- _WORK TO BE COMPLETED_
A word-for-word copy of the records that follow is needed, with every picture omitted.

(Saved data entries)

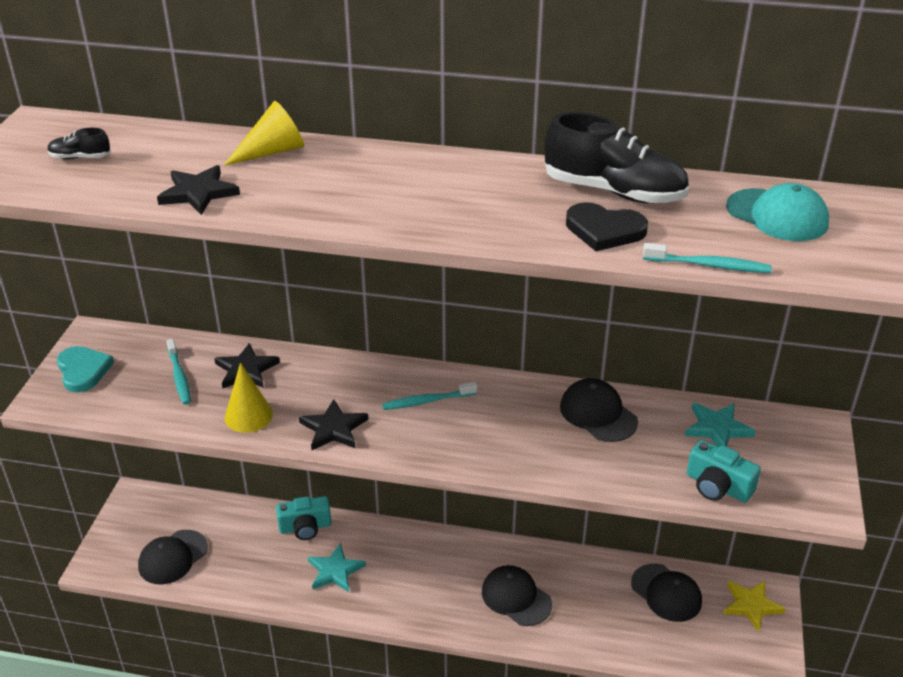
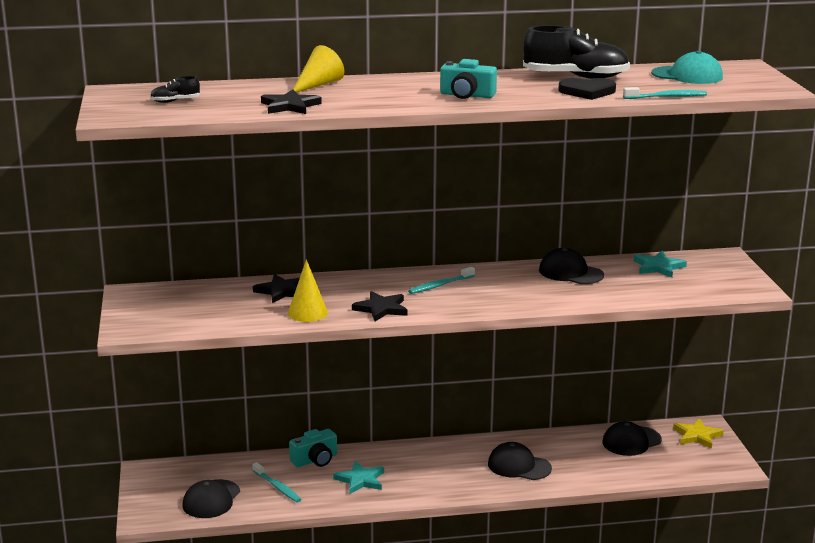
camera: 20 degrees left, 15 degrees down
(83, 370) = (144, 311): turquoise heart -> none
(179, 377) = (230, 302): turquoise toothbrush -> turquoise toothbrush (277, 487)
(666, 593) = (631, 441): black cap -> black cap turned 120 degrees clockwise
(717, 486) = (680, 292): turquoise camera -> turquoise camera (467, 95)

- _TASK SOLUTION_
camera: 20 degrees left, 15 degrees down
(83, 370) = (144, 311): turquoise heart -> none
(179, 377) = (230, 302): turquoise toothbrush -> turquoise toothbrush (277, 487)
(666, 593) = (631, 441): black cap -> black cap turned 120 degrees clockwise
(717, 486) = (680, 292): turquoise camera -> turquoise camera (467, 95)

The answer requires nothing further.